● **Assignment**
As you reproduce every line below, keep it exactly as written and leave out the images.

● **Data segment**
*****

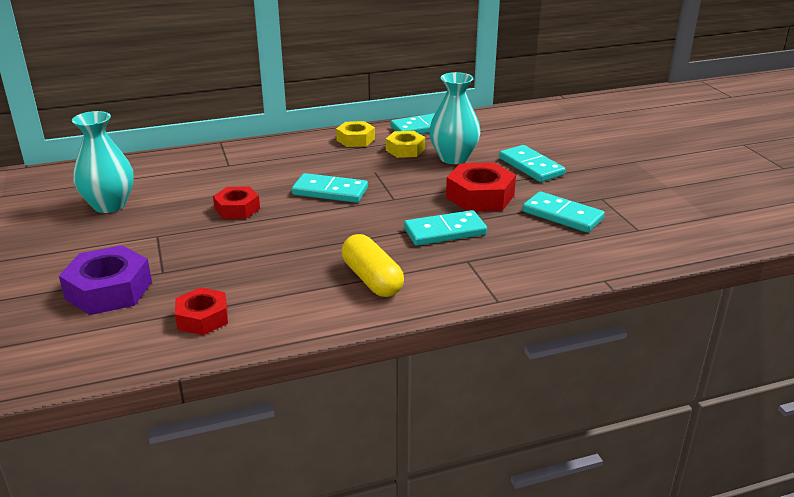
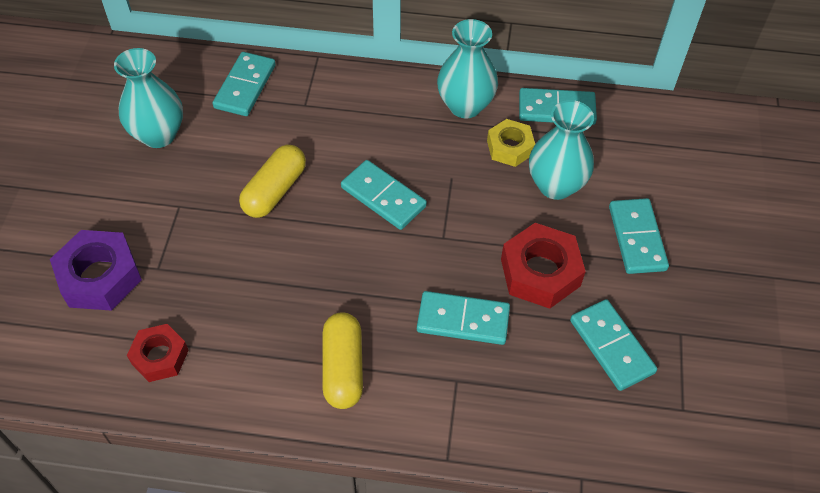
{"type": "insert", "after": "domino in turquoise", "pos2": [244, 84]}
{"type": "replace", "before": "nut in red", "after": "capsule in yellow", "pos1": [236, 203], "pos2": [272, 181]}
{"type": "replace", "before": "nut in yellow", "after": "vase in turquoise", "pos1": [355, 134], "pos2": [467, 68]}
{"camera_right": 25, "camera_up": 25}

*****

● **Result**
{"type": "insert", "after": "domino in turquoise", "pos2": [244, 84]}
{"type": "replace", "before": "nut in red", "after": "capsule in yellow", "pos1": [236, 203], "pos2": [272, 181]}
{"type": "replace", "before": "nut in yellow", "after": "vase in turquoise", "pos1": [355, 134], "pos2": [467, 68]}
{"camera_right": 25, "camera_up": 25}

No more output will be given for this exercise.